| DATA EXCERPTS |
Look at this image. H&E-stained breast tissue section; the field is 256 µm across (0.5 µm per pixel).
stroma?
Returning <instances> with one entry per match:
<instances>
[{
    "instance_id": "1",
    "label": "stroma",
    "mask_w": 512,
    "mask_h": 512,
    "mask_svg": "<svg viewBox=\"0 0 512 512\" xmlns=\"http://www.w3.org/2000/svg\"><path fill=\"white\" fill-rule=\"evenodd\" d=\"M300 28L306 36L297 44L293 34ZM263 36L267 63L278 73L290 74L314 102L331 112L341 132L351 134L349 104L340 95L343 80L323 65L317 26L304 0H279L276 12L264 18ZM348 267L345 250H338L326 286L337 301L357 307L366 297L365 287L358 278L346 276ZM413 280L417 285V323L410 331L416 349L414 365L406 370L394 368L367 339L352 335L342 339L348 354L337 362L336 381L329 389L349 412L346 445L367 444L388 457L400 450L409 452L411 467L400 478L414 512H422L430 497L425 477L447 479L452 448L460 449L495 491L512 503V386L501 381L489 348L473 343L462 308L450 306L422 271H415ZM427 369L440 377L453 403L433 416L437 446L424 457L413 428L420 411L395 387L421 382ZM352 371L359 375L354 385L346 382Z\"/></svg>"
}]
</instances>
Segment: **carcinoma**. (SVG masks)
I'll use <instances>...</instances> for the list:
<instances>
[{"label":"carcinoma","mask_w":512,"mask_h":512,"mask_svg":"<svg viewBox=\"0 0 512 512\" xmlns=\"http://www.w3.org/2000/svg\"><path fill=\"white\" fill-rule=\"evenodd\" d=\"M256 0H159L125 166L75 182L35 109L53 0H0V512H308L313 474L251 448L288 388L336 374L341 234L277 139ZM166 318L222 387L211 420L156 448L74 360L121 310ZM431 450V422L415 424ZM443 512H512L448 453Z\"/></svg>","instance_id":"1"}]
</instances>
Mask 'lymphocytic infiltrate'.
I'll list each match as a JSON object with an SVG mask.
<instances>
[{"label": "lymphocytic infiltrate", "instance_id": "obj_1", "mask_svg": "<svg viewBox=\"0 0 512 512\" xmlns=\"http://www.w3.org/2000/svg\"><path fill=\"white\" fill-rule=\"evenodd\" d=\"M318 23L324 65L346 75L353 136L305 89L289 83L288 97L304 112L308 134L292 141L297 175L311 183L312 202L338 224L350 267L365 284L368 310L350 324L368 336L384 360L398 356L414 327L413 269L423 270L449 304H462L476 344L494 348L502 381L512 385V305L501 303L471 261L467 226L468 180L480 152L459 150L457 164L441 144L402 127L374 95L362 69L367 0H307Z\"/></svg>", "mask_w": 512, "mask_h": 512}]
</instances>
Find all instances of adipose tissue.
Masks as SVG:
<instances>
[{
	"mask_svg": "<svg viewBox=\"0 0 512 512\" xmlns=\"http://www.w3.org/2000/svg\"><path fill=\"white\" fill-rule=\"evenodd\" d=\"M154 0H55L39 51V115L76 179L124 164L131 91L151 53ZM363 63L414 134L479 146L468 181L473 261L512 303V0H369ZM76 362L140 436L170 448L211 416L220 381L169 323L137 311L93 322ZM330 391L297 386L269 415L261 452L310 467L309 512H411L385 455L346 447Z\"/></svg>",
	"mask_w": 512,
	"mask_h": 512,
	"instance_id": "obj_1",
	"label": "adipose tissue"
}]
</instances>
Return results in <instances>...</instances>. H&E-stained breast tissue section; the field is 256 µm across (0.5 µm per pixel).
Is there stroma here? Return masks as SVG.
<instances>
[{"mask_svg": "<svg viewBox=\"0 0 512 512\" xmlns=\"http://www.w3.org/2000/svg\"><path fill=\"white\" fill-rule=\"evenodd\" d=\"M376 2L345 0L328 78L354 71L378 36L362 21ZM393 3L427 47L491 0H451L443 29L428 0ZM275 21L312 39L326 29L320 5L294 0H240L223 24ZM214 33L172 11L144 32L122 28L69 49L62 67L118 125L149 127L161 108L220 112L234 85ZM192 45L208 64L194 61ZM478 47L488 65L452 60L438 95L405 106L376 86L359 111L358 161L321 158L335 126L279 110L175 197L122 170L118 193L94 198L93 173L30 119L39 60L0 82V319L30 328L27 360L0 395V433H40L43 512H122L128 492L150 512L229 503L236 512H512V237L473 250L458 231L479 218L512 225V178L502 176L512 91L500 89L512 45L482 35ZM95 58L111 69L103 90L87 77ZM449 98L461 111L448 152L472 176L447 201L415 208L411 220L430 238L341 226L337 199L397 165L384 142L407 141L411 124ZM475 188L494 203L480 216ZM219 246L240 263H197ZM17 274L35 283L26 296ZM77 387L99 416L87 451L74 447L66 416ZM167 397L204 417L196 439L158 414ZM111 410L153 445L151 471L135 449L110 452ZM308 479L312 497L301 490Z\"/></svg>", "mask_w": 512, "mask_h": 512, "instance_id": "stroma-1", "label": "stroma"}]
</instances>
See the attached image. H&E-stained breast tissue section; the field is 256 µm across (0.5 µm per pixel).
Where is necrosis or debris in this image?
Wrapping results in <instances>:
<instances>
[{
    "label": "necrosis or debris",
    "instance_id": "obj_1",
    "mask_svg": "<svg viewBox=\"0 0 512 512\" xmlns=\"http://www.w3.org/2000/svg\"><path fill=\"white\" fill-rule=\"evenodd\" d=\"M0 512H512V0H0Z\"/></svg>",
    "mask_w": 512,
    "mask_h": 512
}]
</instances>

| WHAT TO DO |
Return all of the entries exactly as written.

| PROBLEM SOLUTION |
Look at this image. H&E-stained breast tissue section; the field is 256 µm across (0.5 µm per pixel).
stroma?
Returning <instances> with one entry per match:
<instances>
[{
    "instance_id": "1",
    "label": "stroma",
    "mask_w": 512,
    "mask_h": 512,
    "mask_svg": "<svg viewBox=\"0 0 512 512\" xmlns=\"http://www.w3.org/2000/svg\"><path fill=\"white\" fill-rule=\"evenodd\" d=\"M300 28L306 36L297 44L293 34ZM263 36L267 63L278 73L290 74L314 102L331 112L341 132L351 134L349 104L340 95L343 80L323 65L317 26L304 0H279L276 12L264 18ZM348 267L345 250H338L326 286L337 301L357 307L366 297L365 287L358 278L346 276ZM413 280L417 285V323L410 331L416 349L414 365L406 370L394 368L367 339L352 335L342 339L348 354L337 362L336 381L329 389L349 412L346 445L367 444L388 457L400 450L409 452L411 467L400 478L414 512H422L430 497L425 477L447 479L452 448L460 449L495 491L512 503V386L501 381L489 348L473 343L462 308L450 306L422 271H415ZM427 369L440 377L453 403L433 416L437 446L424 457L413 428L420 411L395 387L421 382ZM352 371L359 375L354 385L346 382Z\"/></svg>"
}]
</instances>
Segment: **carcinoma**. (SVG masks)
I'll use <instances>...</instances> for the list:
<instances>
[{"label":"carcinoma","mask_w":512,"mask_h":512,"mask_svg":"<svg viewBox=\"0 0 512 512\" xmlns=\"http://www.w3.org/2000/svg\"><path fill=\"white\" fill-rule=\"evenodd\" d=\"M256 0H159L125 166L75 182L35 109L53 0H0V512H308L313 474L251 448L288 388L336 374L341 234L277 139ZM166 318L222 387L211 420L156 448L74 360L121 310ZM431 450V422L415 424ZM443 512H512L448 453Z\"/></svg>","instance_id":"1"}]
</instances>
Mask 'lymphocytic infiltrate'.
I'll list each match as a JSON object with an SVG mask.
<instances>
[{"label": "lymphocytic infiltrate", "instance_id": "obj_1", "mask_svg": "<svg viewBox=\"0 0 512 512\" xmlns=\"http://www.w3.org/2000/svg\"><path fill=\"white\" fill-rule=\"evenodd\" d=\"M318 23L324 65L346 75L353 136L305 89L289 83L288 97L304 112L308 134L292 141L297 175L311 183L312 202L338 224L350 267L365 284L368 310L350 324L368 336L384 360L398 356L414 327L413 269L423 270L449 304H462L476 344L494 348L502 381L512 385V305L501 303L471 261L467 226L468 180L480 152L459 150L457 164L441 144L402 127L374 95L362 69L367 0H307Z\"/></svg>", "mask_w": 512, "mask_h": 512}]
</instances>
Find all instances of adipose tissue.
Masks as SVG:
<instances>
[{
	"mask_svg": "<svg viewBox=\"0 0 512 512\" xmlns=\"http://www.w3.org/2000/svg\"><path fill=\"white\" fill-rule=\"evenodd\" d=\"M154 0H55L39 51V115L76 179L124 164L131 91L151 53ZM363 63L414 134L479 146L468 181L473 261L512 303V0H369ZM76 362L140 436L170 448L211 416L220 381L169 323L137 311L93 322ZM330 391L297 386L269 415L261 452L310 467L309 512H411L385 455L346 447Z\"/></svg>",
	"mask_w": 512,
	"mask_h": 512,
	"instance_id": "obj_1",
	"label": "adipose tissue"
}]
</instances>
Return results in <instances>...</instances>. H&E-stained breast tissue section; the field is 256 µm across (0.5 µm per pixel).
Is there stroma here? Return masks as SVG.
<instances>
[{"mask_svg": "<svg viewBox=\"0 0 512 512\" xmlns=\"http://www.w3.org/2000/svg\"><path fill=\"white\" fill-rule=\"evenodd\" d=\"M376 2L345 0L328 78L354 71L378 36L362 21ZM393 3L427 47L491 0H451L443 29L428 0ZM275 21L312 39L326 29L320 5L294 0H240L223 24ZM214 33L172 11L144 32L122 28L69 49L62 67L118 125L149 127L161 108L220 112L234 85ZM192 45L208 64L194 61ZM478 47L488 65L452 60L438 95L405 106L376 86L359 111L358 161L321 158L335 126L279 110L175 197L122 170L118 193L94 198L93 173L30 119L39 60L0 82V319L30 328L27 360L0 395V433H40L43 512H122L128 492L150 512L229 503L236 512H512V237L473 250L458 231L479 218L512 225V178L502 176L512 91L500 89L512 45L482 35ZM95 58L111 69L103 90L87 77ZM449 98L461 111L448 152L472 176L447 201L415 208L411 220L430 238L341 226L337 199L397 165L384 142L407 141L411 124ZM475 188L494 203L480 216ZM219 246L240 263H197ZM17 274L35 283L26 296ZM77 387L99 416L87 451L74 447L66 416ZM167 397L204 417L196 439L158 414ZM111 410L153 445L151 471L135 449L110 452ZM308 479L312 497L301 490Z\"/></svg>", "mask_w": 512, "mask_h": 512, "instance_id": "stroma-1", "label": "stroma"}]
</instances>
See the attached image. H&E-stained breast tissue section; the field is 256 µm across (0.5 µm per pixel).
Where is necrosis or debris in this image?
Wrapping results in <instances>:
<instances>
[{
    "label": "necrosis or debris",
    "instance_id": "obj_1",
    "mask_svg": "<svg viewBox=\"0 0 512 512\" xmlns=\"http://www.w3.org/2000/svg\"><path fill=\"white\" fill-rule=\"evenodd\" d=\"M0 512H512V0H0Z\"/></svg>",
    "mask_w": 512,
    "mask_h": 512
}]
</instances>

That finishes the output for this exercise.